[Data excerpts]
──────
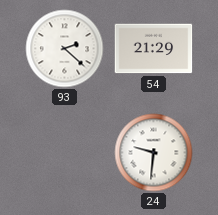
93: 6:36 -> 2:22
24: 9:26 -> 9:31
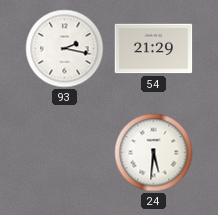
93: 2:22 -> 2:17
24: 9:31 -> 5:31
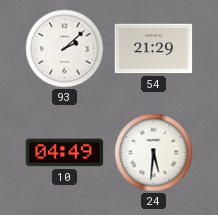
93: 2:17 -> 2:08
10: none -> 04:49
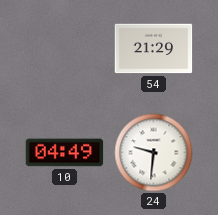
93: 2:08 -> none
24: 5:31 -> 9:31
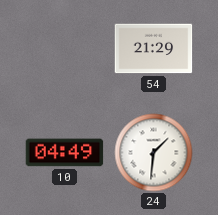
24: 9:31 -> 1:31
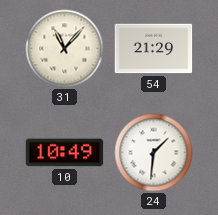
31: none -> 11:07
10: 04:49 -> 10:49
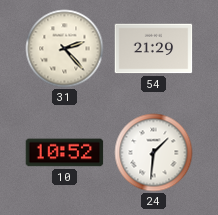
31: 11:07 -> 2:23
10: 10:49 -> 10:52
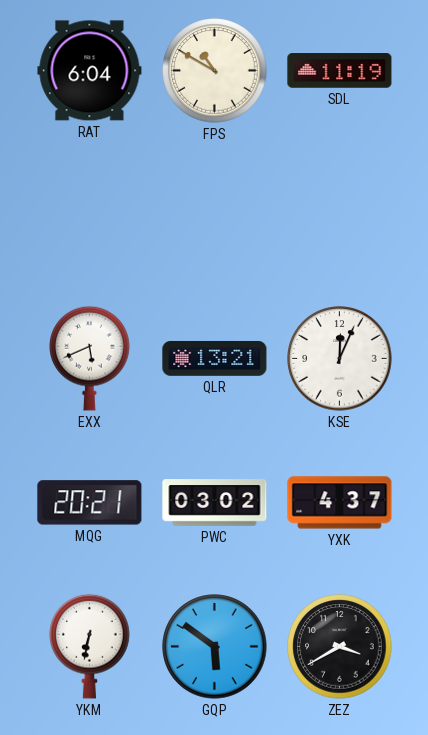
──────
# REQUIRED WORK
Render the text lines of the records above as a JSON list of strings, one string per line, with blank lines left out. Leave the pictures out of the answer.

# RESPONSE
[
  "93: 6:36 -> 2:22",
  "24: 9:26 -> 9:31",
  "93: 2:22 -> 2:17",
  "24: 9:31 -> 5:31",
  "93: 2:17 -> 2:08",
  "10: none -> 04:49",
  "93: 2:08 -> none",
  "24: 5:31 -> 9:31",
  "24: 9:31 -> 1:31",
  "31: none -> 11:07",
  "10: 04:49 -> 10:49",
  "31: 11:07 -> 2:23",
  "10: 10:49 -> 10:52"
]